[What to do]:
The line containing "yellow triangle: moved 3 px right, 3 px down" and every line after it, through the end of the records below, are to be reproduced exactly, with the pictures left out.

[Items from a data source]
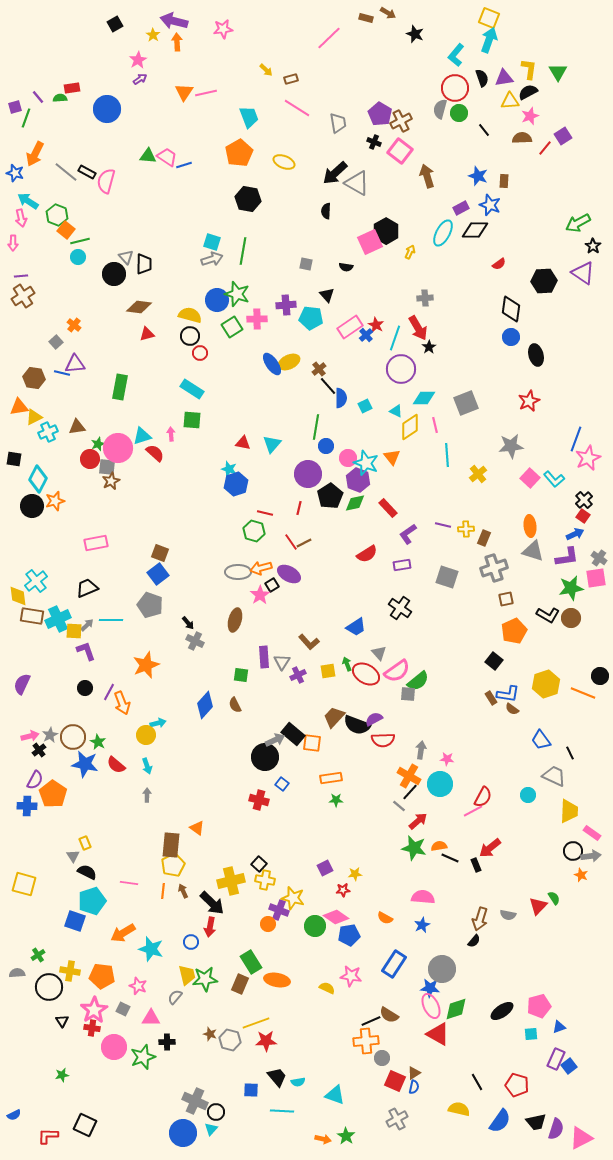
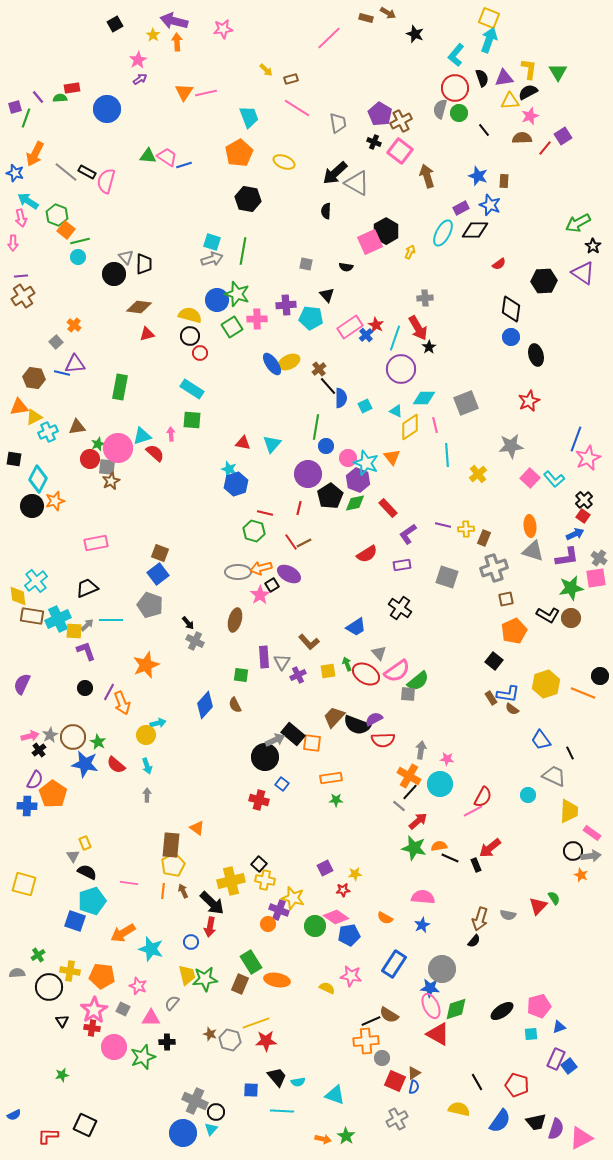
gray semicircle at (175, 997): moved 3 px left, 6 px down
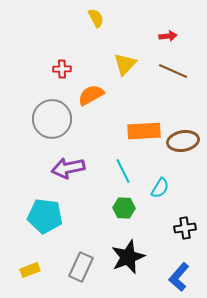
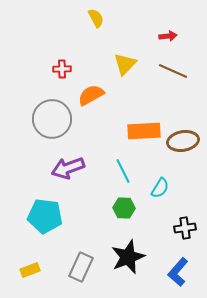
purple arrow: rotated 8 degrees counterclockwise
blue L-shape: moved 1 px left, 5 px up
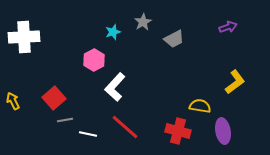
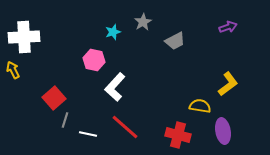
gray trapezoid: moved 1 px right, 2 px down
pink hexagon: rotated 20 degrees counterclockwise
yellow L-shape: moved 7 px left, 2 px down
yellow arrow: moved 31 px up
gray line: rotated 63 degrees counterclockwise
red cross: moved 4 px down
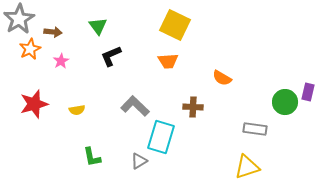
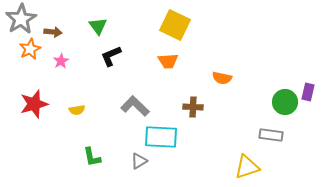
gray star: moved 2 px right
orange semicircle: rotated 18 degrees counterclockwise
gray rectangle: moved 16 px right, 6 px down
cyan rectangle: rotated 76 degrees clockwise
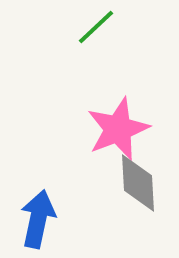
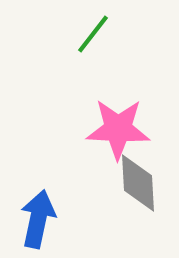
green line: moved 3 px left, 7 px down; rotated 9 degrees counterclockwise
pink star: rotated 24 degrees clockwise
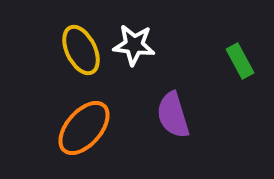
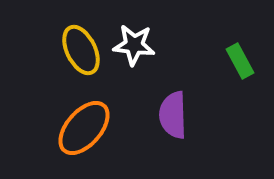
purple semicircle: rotated 15 degrees clockwise
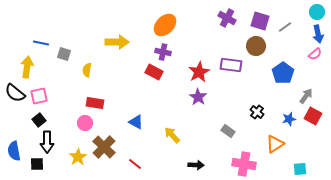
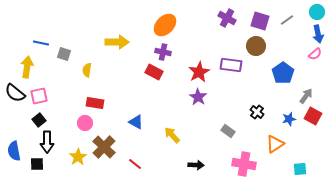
gray line at (285, 27): moved 2 px right, 7 px up
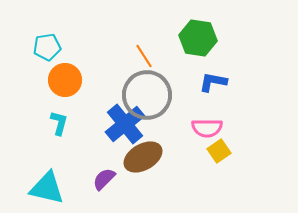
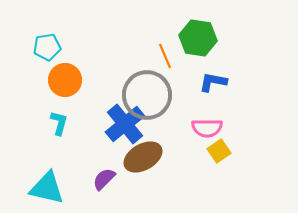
orange line: moved 21 px right; rotated 10 degrees clockwise
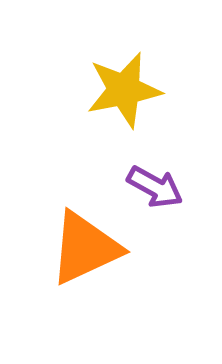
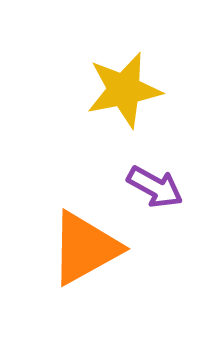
orange triangle: rotated 4 degrees counterclockwise
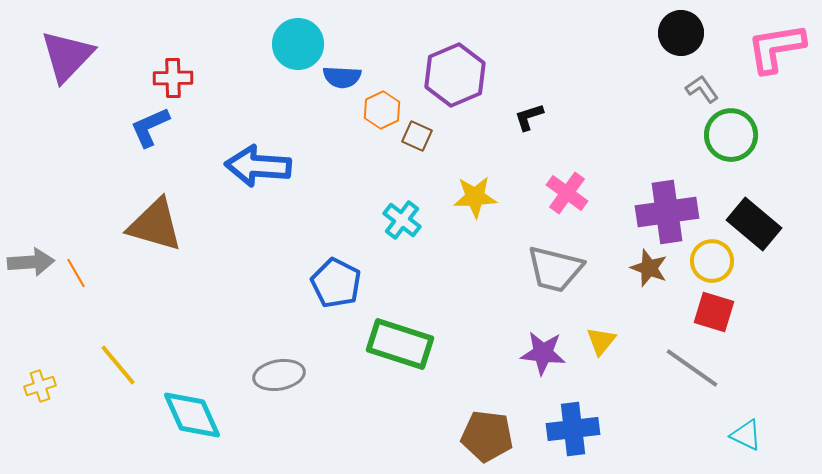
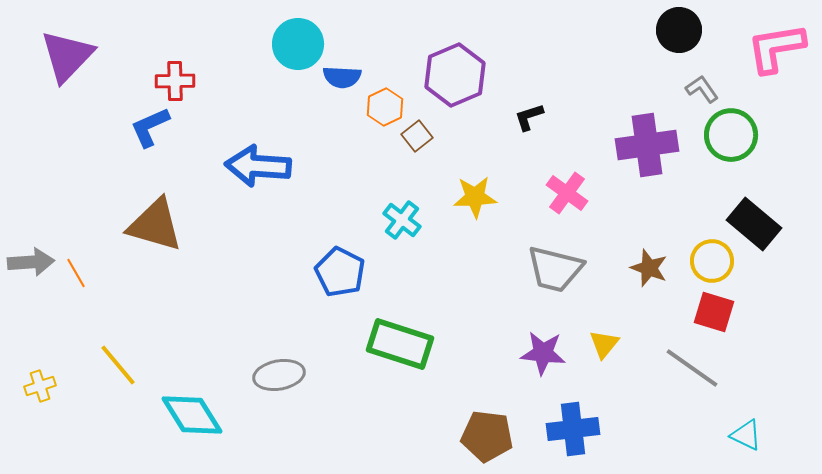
black circle: moved 2 px left, 3 px up
red cross: moved 2 px right, 3 px down
orange hexagon: moved 3 px right, 3 px up
brown square: rotated 28 degrees clockwise
purple cross: moved 20 px left, 67 px up
blue pentagon: moved 4 px right, 11 px up
yellow triangle: moved 3 px right, 3 px down
cyan diamond: rotated 8 degrees counterclockwise
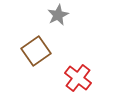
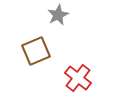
brown square: rotated 12 degrees clockwise
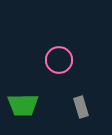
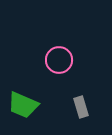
green trapezoid: rotated 24 degrees clockwise
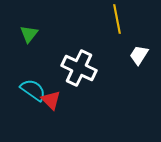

[Completed exercise]:
yellow triangle: moved 3 px right, 3 px down
cyan diamond: rotated 8 degrees counterclockwise
brown square: rotated 12 degrees clockwise
green trapezoid: rotated 24 degrees clockwise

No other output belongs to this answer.